Object counting data
****
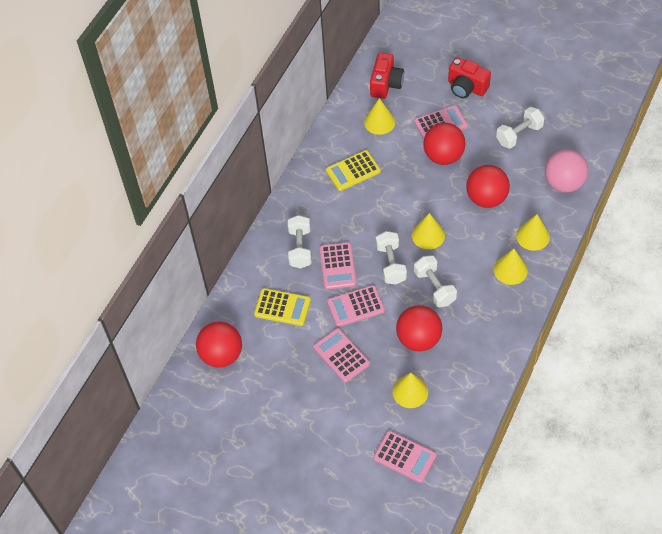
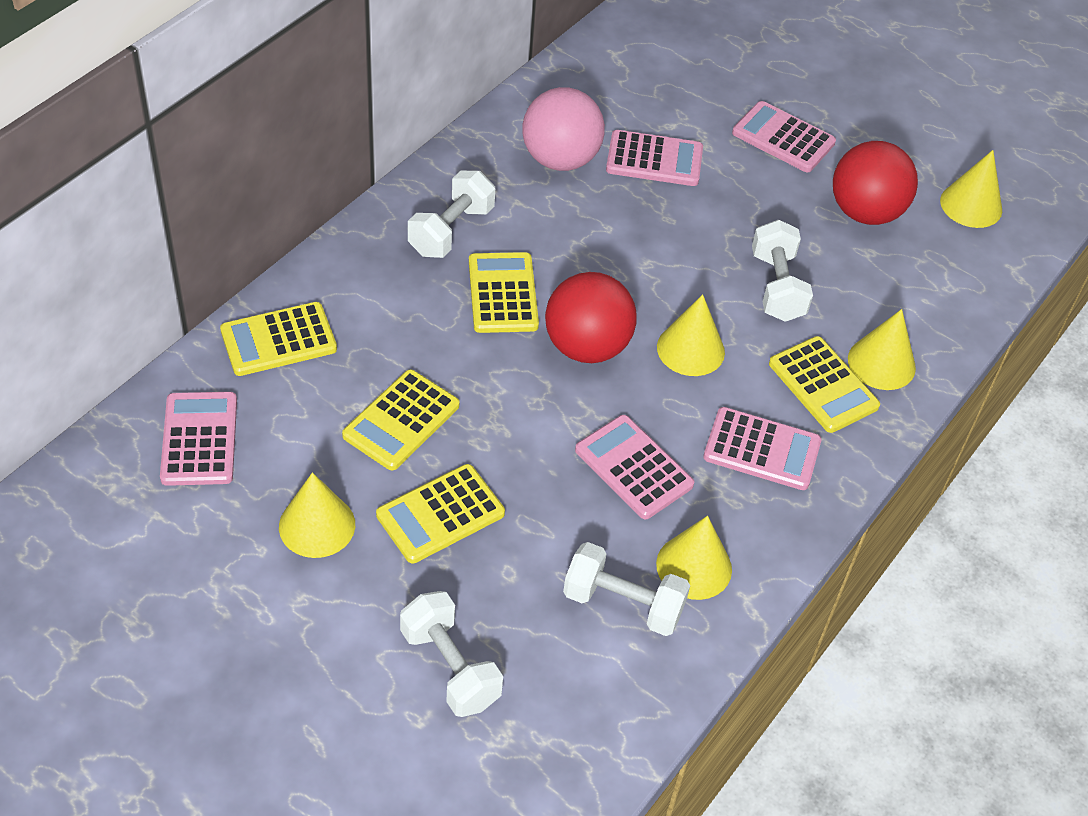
red ball: 4 -> 2
red camera: 2 -> 0
yellow calculator: 2 -> 5

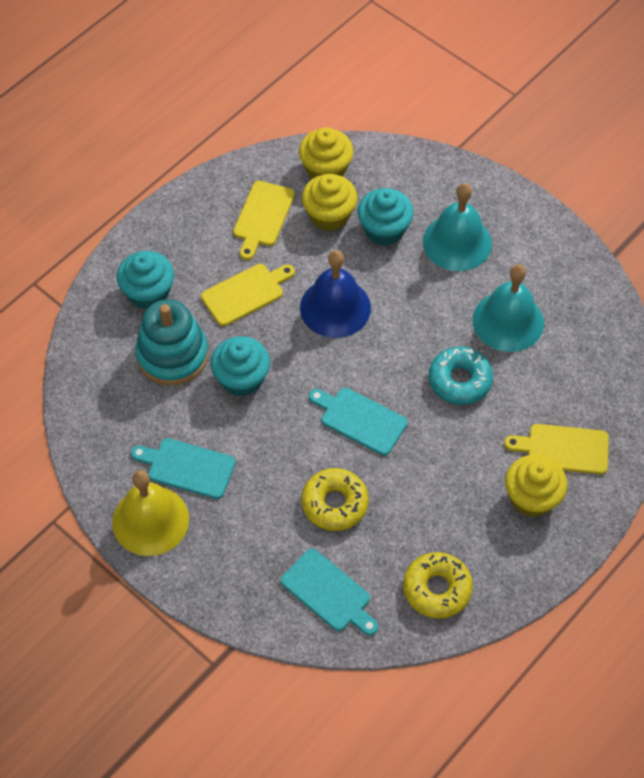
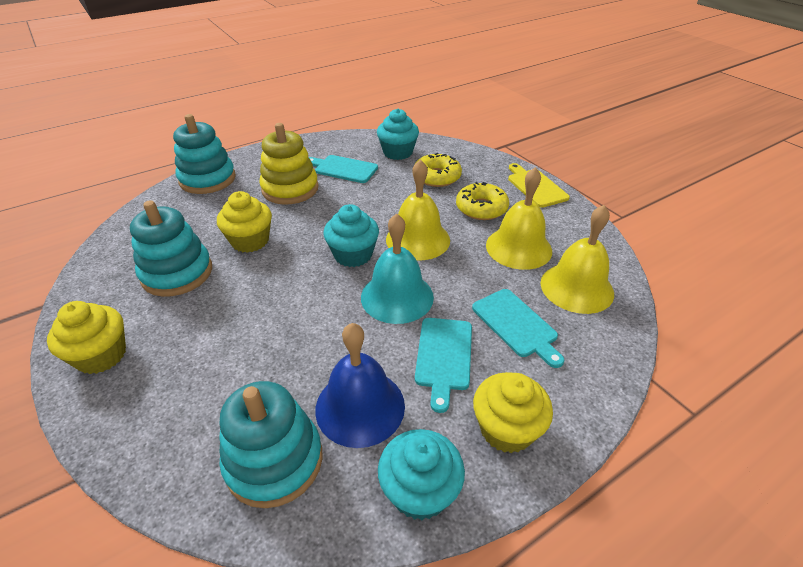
turquoise bell: 2 -> 1
turquoise donut: 1 -> 0
turquoise stacking toy: 1 -> 3
yellow bell: 1 -> 3
yellow cutting board: 3 -> 1
yellow stacking toy: 0 -> 1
****
### Your goal:
Only the lines from the one bearing "turquoise stacking toy: 1 -> 3" through the end of the entries above belong in the answer, each one exactly as given.

### Response to the task:
turquoise stacking toy: 1 -> 3
yellow bell: 1 -> 3
yellow cutting board: 3 -> 1
yellow stacking toy: 0 -> 1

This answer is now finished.